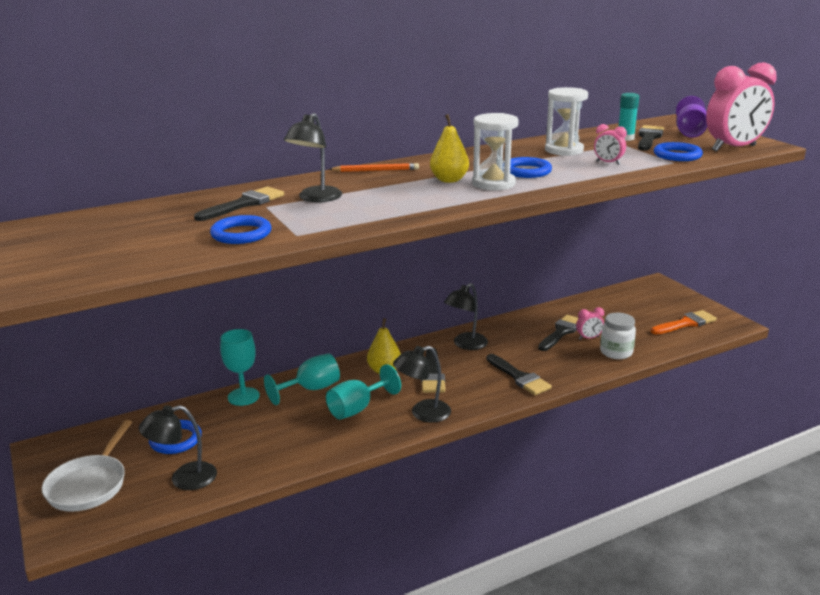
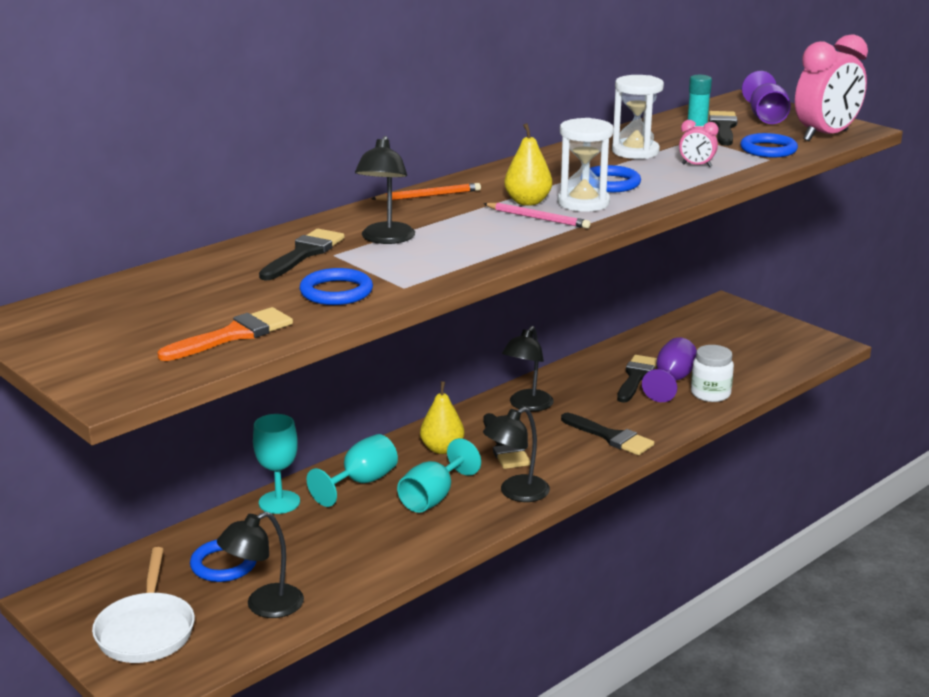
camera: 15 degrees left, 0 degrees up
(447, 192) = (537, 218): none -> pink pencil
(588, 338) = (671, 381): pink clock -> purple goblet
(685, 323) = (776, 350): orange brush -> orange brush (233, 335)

---

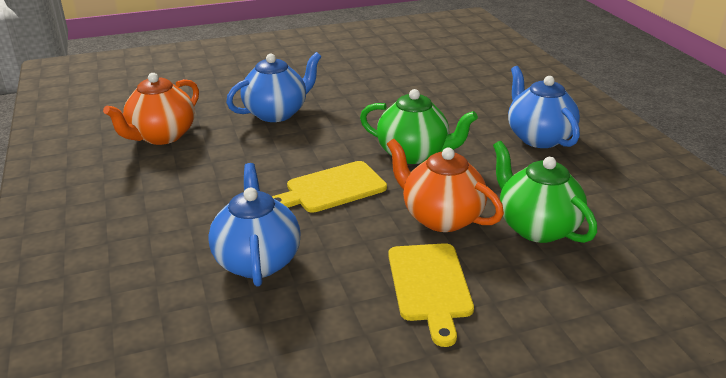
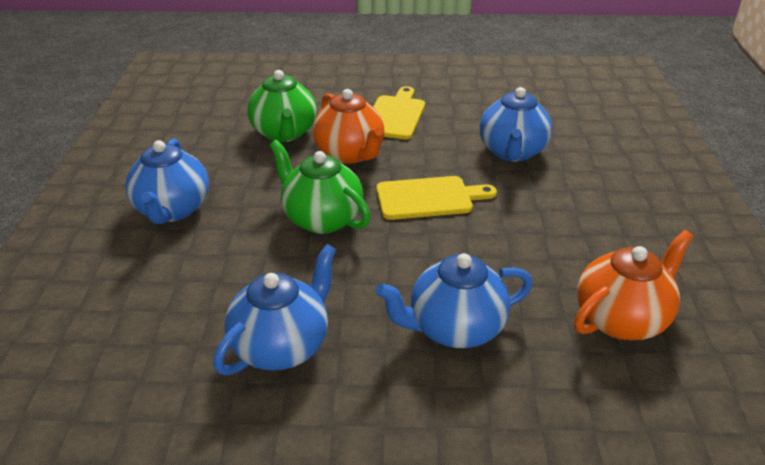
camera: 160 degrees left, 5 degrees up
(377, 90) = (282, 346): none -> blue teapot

* * *

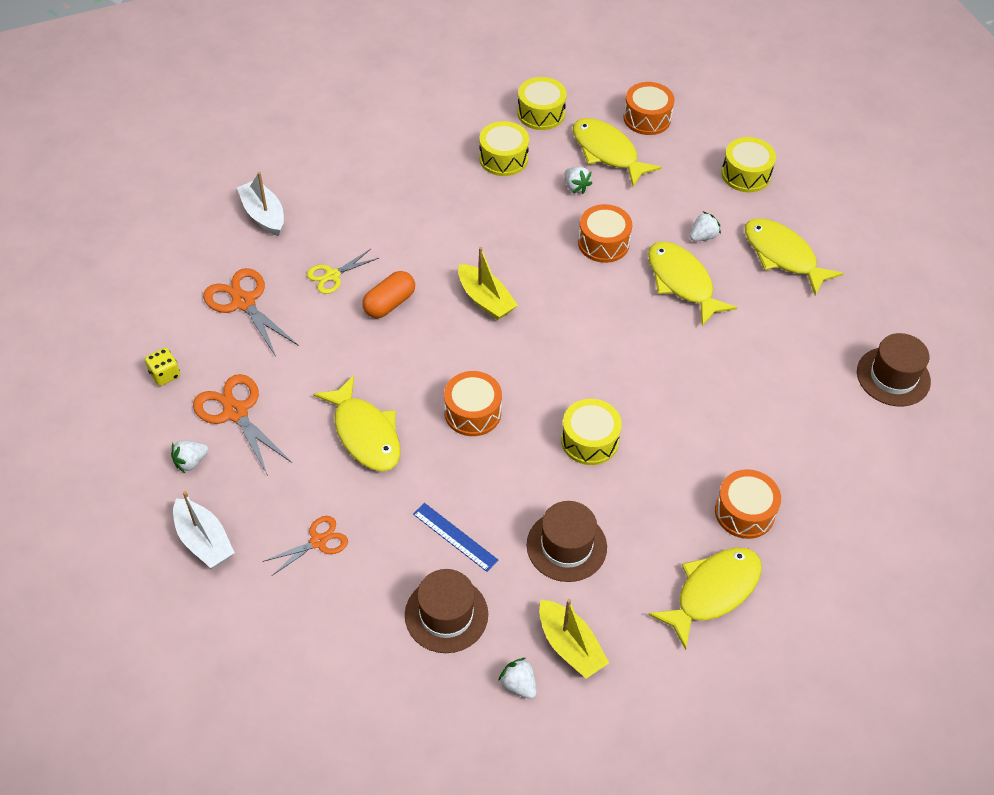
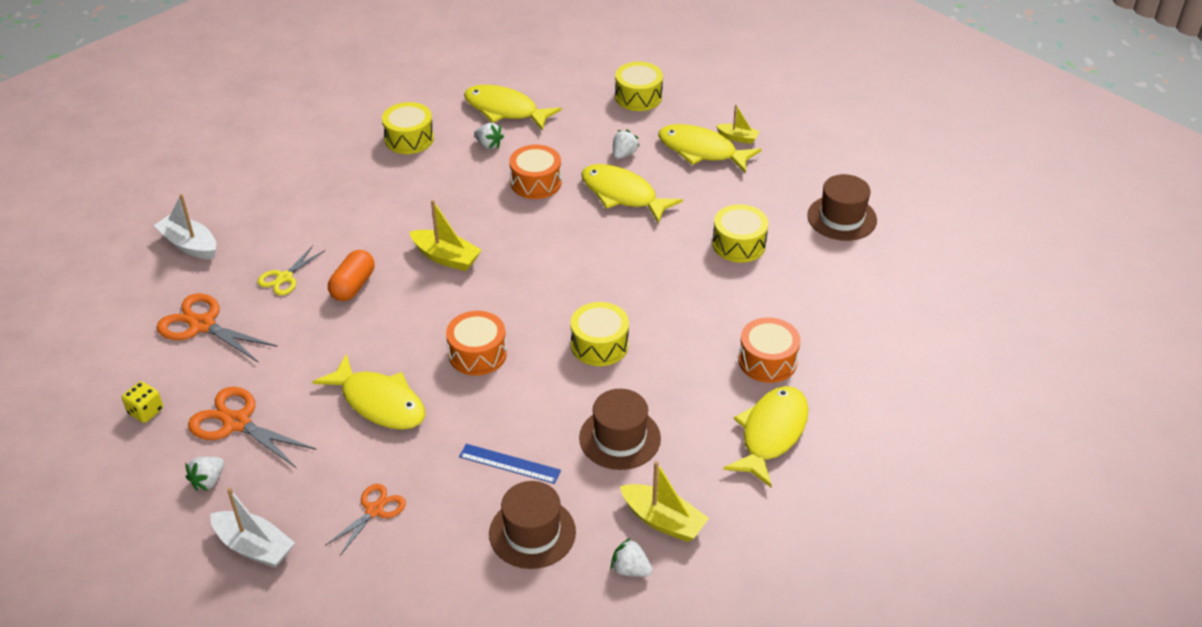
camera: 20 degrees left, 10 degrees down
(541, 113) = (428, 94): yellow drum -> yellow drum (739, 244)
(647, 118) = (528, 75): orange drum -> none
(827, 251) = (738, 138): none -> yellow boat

→ **Action item**:
Give the exact lines, and only those, from the line containing "(588, 338) = (671, 381): pink" through the line containing "(685, 323) = (776, 350): orange" in the entries above.

→ **Response to this exercise**:
(588, 338) = (671, 381): pink clock -> purple goblet
(685, 323) = (776, 350): orange brush -> orange brush (233, 335)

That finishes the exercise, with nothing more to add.